> _Entries supplied_:
=-=-=-=-=

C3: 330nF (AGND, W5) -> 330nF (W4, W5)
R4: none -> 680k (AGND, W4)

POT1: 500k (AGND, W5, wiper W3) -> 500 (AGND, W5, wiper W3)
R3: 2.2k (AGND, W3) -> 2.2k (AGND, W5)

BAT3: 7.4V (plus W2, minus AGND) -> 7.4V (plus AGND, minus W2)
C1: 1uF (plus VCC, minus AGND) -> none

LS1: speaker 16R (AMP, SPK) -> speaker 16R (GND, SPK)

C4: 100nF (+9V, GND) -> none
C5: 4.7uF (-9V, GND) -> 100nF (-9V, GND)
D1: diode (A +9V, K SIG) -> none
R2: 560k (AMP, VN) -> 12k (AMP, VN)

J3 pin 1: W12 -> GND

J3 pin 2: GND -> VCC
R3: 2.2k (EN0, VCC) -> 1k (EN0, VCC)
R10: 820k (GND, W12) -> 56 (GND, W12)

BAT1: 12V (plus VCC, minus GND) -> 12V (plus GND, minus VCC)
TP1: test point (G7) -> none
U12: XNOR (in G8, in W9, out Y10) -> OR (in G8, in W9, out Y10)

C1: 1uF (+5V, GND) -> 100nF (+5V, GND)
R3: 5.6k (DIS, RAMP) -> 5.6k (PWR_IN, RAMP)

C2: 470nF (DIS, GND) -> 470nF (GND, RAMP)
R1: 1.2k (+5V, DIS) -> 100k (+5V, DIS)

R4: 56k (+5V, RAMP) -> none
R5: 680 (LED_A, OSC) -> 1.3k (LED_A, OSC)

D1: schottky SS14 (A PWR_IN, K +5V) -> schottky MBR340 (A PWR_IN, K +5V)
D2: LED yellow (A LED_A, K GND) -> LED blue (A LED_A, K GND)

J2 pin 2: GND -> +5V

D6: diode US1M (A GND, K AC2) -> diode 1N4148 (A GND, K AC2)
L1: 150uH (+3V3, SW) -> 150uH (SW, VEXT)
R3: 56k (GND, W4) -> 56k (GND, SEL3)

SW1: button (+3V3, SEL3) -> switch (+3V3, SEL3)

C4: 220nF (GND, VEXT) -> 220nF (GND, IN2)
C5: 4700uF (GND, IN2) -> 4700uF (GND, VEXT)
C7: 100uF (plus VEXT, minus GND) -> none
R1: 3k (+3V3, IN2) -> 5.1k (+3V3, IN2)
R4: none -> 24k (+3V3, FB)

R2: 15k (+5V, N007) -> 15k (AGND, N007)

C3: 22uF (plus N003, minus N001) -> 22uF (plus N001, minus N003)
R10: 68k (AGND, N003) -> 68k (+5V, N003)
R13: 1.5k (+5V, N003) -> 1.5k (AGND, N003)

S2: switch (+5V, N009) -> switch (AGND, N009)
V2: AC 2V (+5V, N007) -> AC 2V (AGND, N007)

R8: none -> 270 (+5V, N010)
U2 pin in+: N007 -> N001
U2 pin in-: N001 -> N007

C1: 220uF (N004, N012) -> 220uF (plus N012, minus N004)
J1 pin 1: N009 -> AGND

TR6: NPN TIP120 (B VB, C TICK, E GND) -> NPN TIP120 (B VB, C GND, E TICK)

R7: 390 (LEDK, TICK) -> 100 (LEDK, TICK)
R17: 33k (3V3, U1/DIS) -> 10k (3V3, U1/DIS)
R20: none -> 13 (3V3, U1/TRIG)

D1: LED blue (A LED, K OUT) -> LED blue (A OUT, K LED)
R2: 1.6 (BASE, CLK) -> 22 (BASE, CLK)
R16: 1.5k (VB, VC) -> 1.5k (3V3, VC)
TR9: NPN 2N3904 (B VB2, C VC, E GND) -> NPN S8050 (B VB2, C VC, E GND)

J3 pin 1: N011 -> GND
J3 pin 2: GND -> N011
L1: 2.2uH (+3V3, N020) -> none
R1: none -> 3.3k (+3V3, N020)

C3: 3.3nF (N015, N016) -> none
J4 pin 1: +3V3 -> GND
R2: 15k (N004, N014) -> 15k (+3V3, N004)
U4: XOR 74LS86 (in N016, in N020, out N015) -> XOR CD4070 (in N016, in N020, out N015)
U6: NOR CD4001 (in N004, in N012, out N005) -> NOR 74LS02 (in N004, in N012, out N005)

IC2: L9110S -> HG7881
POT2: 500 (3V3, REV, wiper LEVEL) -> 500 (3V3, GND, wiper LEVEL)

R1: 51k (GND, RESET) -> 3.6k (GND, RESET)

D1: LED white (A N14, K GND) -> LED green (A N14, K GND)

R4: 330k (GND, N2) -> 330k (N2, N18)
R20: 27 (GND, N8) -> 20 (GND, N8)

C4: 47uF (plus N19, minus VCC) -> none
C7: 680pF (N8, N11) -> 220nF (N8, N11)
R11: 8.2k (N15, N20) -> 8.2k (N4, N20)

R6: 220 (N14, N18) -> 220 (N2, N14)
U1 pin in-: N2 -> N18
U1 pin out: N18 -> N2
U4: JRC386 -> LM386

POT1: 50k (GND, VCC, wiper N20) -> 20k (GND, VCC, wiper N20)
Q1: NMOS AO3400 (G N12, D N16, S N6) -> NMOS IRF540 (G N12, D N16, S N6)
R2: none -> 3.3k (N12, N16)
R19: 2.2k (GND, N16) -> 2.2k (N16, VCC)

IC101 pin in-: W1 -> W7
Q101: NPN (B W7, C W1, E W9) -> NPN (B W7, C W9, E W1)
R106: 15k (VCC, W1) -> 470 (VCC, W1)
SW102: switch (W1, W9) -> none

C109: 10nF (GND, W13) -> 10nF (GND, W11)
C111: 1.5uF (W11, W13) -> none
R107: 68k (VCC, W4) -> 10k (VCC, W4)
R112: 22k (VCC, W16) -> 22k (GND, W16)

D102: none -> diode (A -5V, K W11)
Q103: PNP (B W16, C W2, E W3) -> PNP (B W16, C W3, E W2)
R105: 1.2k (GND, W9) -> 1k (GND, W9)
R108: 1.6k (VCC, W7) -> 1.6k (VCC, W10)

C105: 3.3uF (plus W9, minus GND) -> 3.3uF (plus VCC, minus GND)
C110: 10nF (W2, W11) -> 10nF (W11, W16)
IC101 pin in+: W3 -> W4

=-=-=-=-=

Each record above is to be written out again exactly.

> _Final answer_:
C3: 330nF (AGND, W5) -> 330nF (W4, W5)
R4: none -> 680k (AGND, W4)

POT1: 500k (AGND, W5, wiper W3) -> 500 (AGND, W5, wiper W3)
R3: 2.2k (AGND, W3) -> 2.2k (AGND, W5)

BAT3: 7.4V (plus W2, minus AGND) -> 7.4V (plus AGND, minus W2)
C1: 1uF (plus VCC, minus AGND) -> none

LS1: speaker 16R (AMP, SPK) -> speaker 16R (GND, SPK)

C4: 100nF (+9V, GND) -> none
C5: 4.7uF (-9V, GND) -> 100nF (-9V, GND)
D1: diode (A +9V, K SIG) -> none
R2: 560k (AMP, VN) -> 12k (AMP, VN)

J3 pin 1: W12 -> GND

J3 pin 2: GND -> VCC
R3: 2.2k (EN0, VCC) -> 1k (EN0, VCC)
R10: 820k (GND, W12) -> 56 (GND, W12)

BAT1: 12V (plus VCC, minus GND) -> 12V (plus GND, minus VCC)
TP1: test point (G7) -> none
U12: XNOR (in G8, in W9, out Y10) -> OR (in G8, in W9, out Y10)

C1: 1uF (+5V, GND) -> 100nF (+5V, GND)
R3: 5.6k (DIS, RAMP) -> 5.6k (PWR_IN, RAMP)

C2: 470nF (DIS, GND) -> 470nF (GND, RAMP)
R1: 1.2k (+5V, DIS) -> 100k (+5V, DIS)

R4: 56k (+5V, RAMP) -> none
R5: 680 (LED_A, OSC) -> 1.3k (LED_A, OSC)

D1: schottky SS14 (A PWR_IN, K +5V) -> schottky MBR340 (A PWR_IN, K +5V)
D2: LED yellow (A LED_A, K GND) -> LED blue (A LED_A, K GND)

J2 pin 2: GND -> +5V

D6: diode US1M (A GND, K AC2) -> diode 1N4148 (A GND, K AC2)
L1: 150uH (+3V3, SW) -> 150uH (SW, VEXT)
R3: 56k (GND, W4) -> 56k (GND, SEL3)

SW1: button (+3V3, SEL3) -> switch (+3V3, SEL3)

C4: 220nF (GND, VEXT) -> 220nF (GND, IN2)
C5: 4700uF (GND, IN2) -> 4700uF (GND, VEXT)
C7: 100uF (plus VEXT, minus GND) -> none
R1: 3k (+3V3, IN2) -> 5.1k (+3V3, IN2)
R4: none -> 24k (+3V3, FB)

R2: 15k (+5V, N007) -> 15k (AGND, N007)

C3: 22uF (plus N003, minus N001) -> 22uF (plus N001, minus N003)
R10: 68k (AGND, N003) -> 68k (+5V, N003)
R13: 1.5k (+5V, N003) -> 1.5k (AGND, N003)

S2: switch (+5V, N009) -> switch (AGND, N009)
V2: AC 2V (+5V, N007) -> AC 2V (AGND, N007)

R8: none -> 270 (+5V, N010)
U2 pin in+: N007 -> N001
U2 pin in-: N001 -> N007

C1: 220uF (N004, N012) -> 220uF (plus N012, minus N004)
J1 pin 1: N009 -> AGND

TR6: NPN TIP120 (B VB, C TICK, E GND) -> NPN TIP120 (B VB, C GND, E TICK)

R7: 390 (LEDK, TICK) -> 100 (LEDK, TICK)
R17: 33k (3V3, U1/DIS) -> 10k (3V3, U1/DIS)
R20: none -> 13 (3V3, U1/TRIG)

D1: LED blue (A LED, K OUT) -> LED blue (A OUT, K LED)
R2: 1.6 (BASE, CLK) -> 22 (BASE, CLK)
R16: 1.5k (VB, VC) -> 1.5k (3V3, VC)
TR9: NPN 2N3904 (B VB2, C VC, E GND) -> NPN S8050 (B VB2, C VC, E GND)

J3 pin 1: N011 -> GND
J3 pin 2: GND -> N011
L1: 2.2uH (+3V3, N020) -> none
R1: none -> 3.3k (+3V3, N020)

C3: 3.3nF (N015, N016) -> none
J4 pin 1: +3V3 -> GND
R2: 15k (N004, N014) -> 15k (+3V3, N004)
U4: XOR 74LS86 (in N016, in N020, out N015) -> XOR CD4070 (in N016, in N020, out N015)
U6: NOR CD4001 (in N004, in N012, out N005) -> NOR 74LS02 (in N004, in N012, out N005)

IC2: L9110S -> HG7881
POT2: 500 (3V3, REV, wiper LEVEL) -> 500 (3V3, GND, wiper LEVEL)

R1: 51k (GND, RESET) -> 3.6k (GND, RESET)

D1: LED white (A N14, K GND) -> LED green (A N14, K GND)

R4: 330k (GND, N2) -> 330k (N2, N18)
R20: 27 (GND, N8) -> 20 (GND, N8)

C4: 47uF (plus N19, minus VCC) -> none
C7: 680pF (N8, N11) -> 220nF (N8, N11)
R11: 8.2k (N15, N20) -> 8.2k (N4, N20)

R6: 220 (N14, N18) -> 220 (N2, N14)
U1 pin in-: N2 -> N18
U1 pin out: N18 -> N2
U4: JRC386 -> LM386

POT1: 50k (GND, VCC, wiper N20) -> 20k (GND, VCC, wiper N20)
Q1: NMOS AO3400 (G N12, D N16, S N6) -> NMOS IRF540 (G N12, D N16, S N6)
R2: none -> 3.3k (N12, N16)
R19: 2.2k (GND, N16) -> 2.2k (N16, VCC)

IC101 pin in-: W1 -> W7
Q101: NPN (B W7, C W1, E W9) -> NPN (B W7, C W9, E W1)
R106: 15k (VCC, W1) -> 470 (VCC, W1)
SW102: switch (W1, W9) -> none

C109: 10nF (GND, W13) -> 10nF (GND, W11)
C111: 1.5uF (W11, W13) -> none
R107: 68k (VCC, W4) -> 10k (VCC, W4)
R112: 22k (VCC, W16) -> 22k (GND, W16)

D102: none -> diode (A -5V, K W11)
Q103: PNP (B W16, C W2, E W3) -> PNP (B W16, C W3, E W2)
R105: 1.2k (GND, W9) -> 1k (GND, W9)
R108: 1.6k (VCC, W7) -> 1.6k (VCC, W10)

C105: 3.3uF (plus W9, minus GND) -> 3.3uF (plus VCC, minus GND)
C110: 10nF (W2, W11) -> 10nF (W11, W16)
IC101 pin in+: W3 -> W4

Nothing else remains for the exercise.